▶ _EXERCISE DESCRIPTION_: Filter the entries beneath this task, copying only the lines that hold the word "degrees".

[Source data]
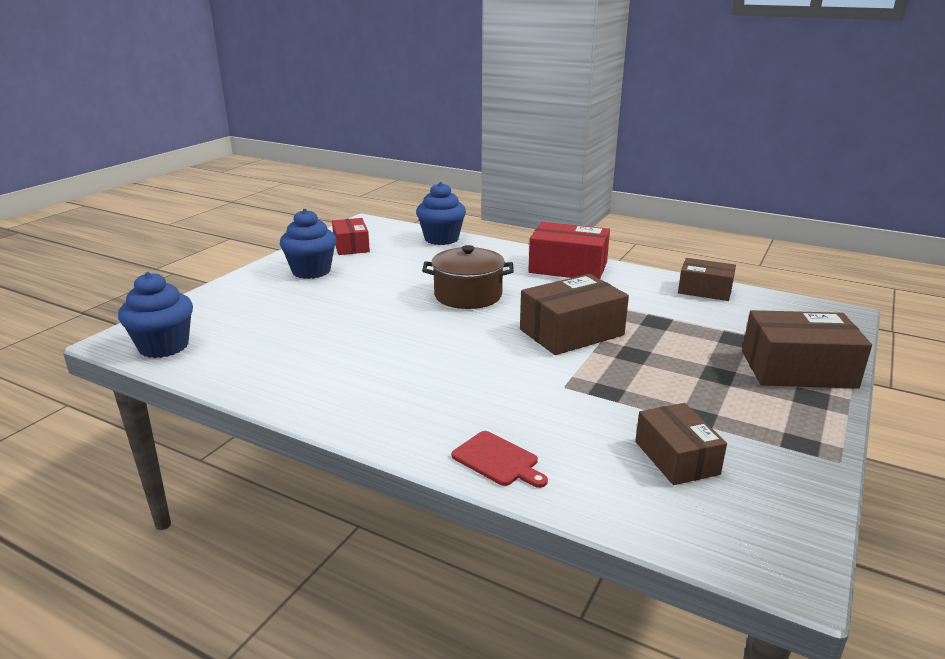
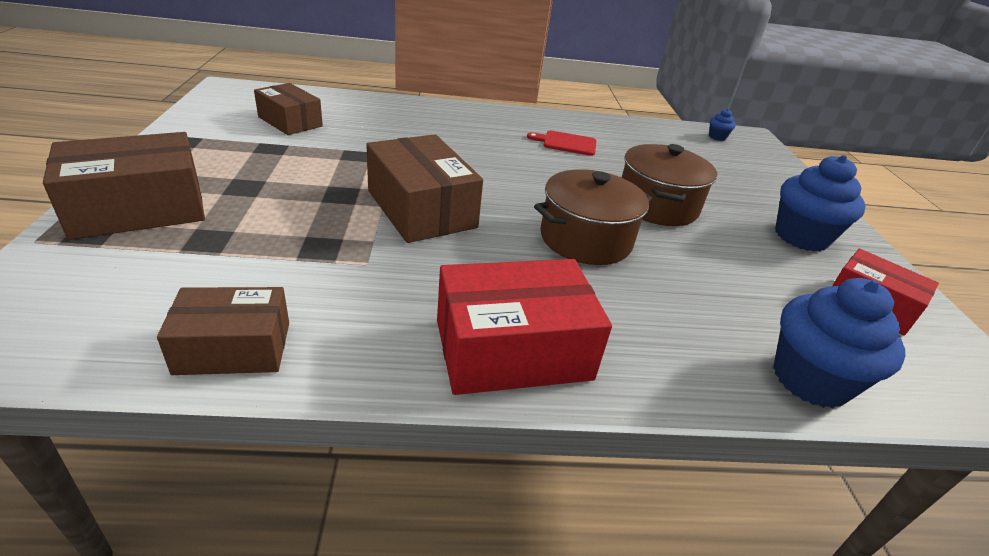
camera: 145 degrees right, 10 degrees up
(164, 346) = (717, 137): blue cupcake -> blue cupcake, size x0.45
(377, 303) = (657, 205): none -> brown pot
(498, 460) = (410, 108): red cutting board -> red cutting board (566, 143)
(571, 332) = (421, 209): brown box -> brown box turned 60 degrees counterclockwise

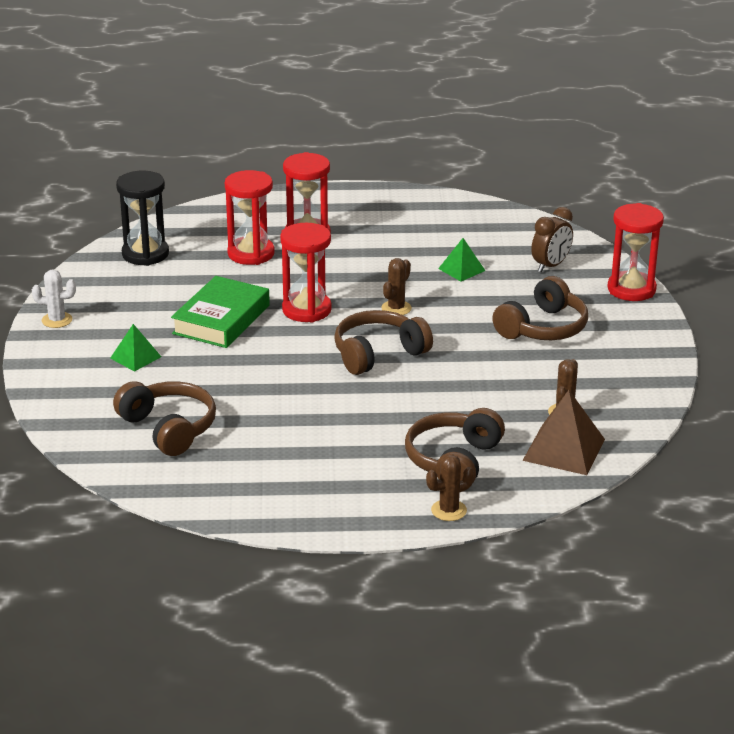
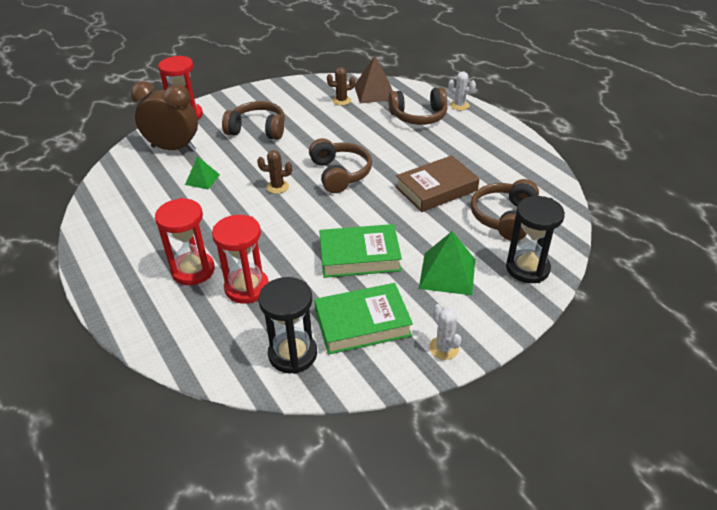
camera: 120 degrees left, 10 degrees up
(81, 405) = (527, 268): none -> black hourglass
(135, 293) = (362, 323): none -> green book
(135, 357) = (447, 273): green pyramid -> green pyramid, size x1.69
(273, 406) = (436, 189): none -> brown book
(306, 310) = (311, 223): red hourglass -> none
(378, 354) = (340, 174): brown headphones -> brown headphones turned 135 degrees counterclockwise
(449, 510) = (459, 105): brown cactus -> white cactus
(550, 266) = (173, 148): brown clock -> brown clock, size x1.63

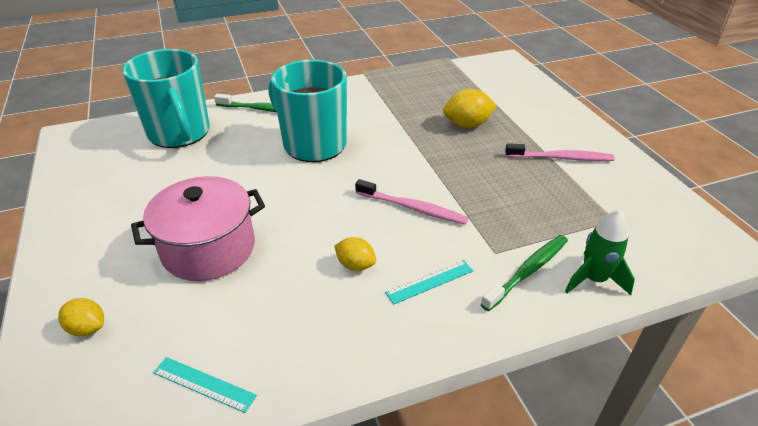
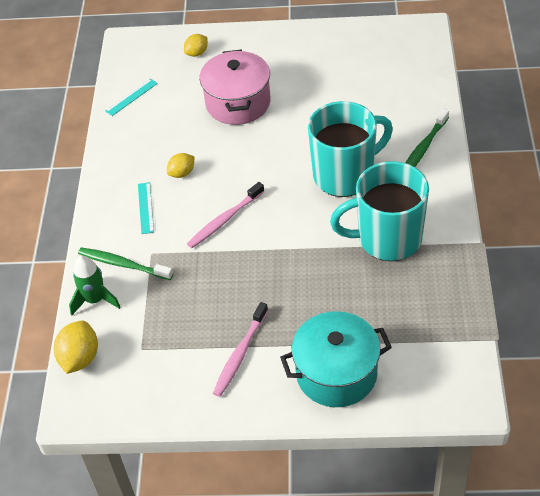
camera: 115 degrees right, 10 degrees up
(180, 133) = (399, 91): turquoise mug -> turquoise mug (387, 238)
(467, 125) = (330, 300): yellow lemon -> yellow lemon (80, 358)
(527, 271) = (123, 264): green toothbrush -> green toothbrush turned 135 degrees clockwise
(533, 110) = (336, 373): none -> turquoise pot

▶ _SOLUTION_:
camera: 145 degrees right, 10 degrees up
(571, 332) = (421, 209): brown box -> brown box turned 60 degrees counterclockwise
camera: 120 degrees left, 10 degrees up
(378, 354) = (340, 174): brown headphones -> brown headphones turned 135 degrees counterclockwise
camera: 115 degrees right, 10 degrees up
(527, 271) = (123, 264): green toothbrush -> green toothbrush turned 135 degrees clockwise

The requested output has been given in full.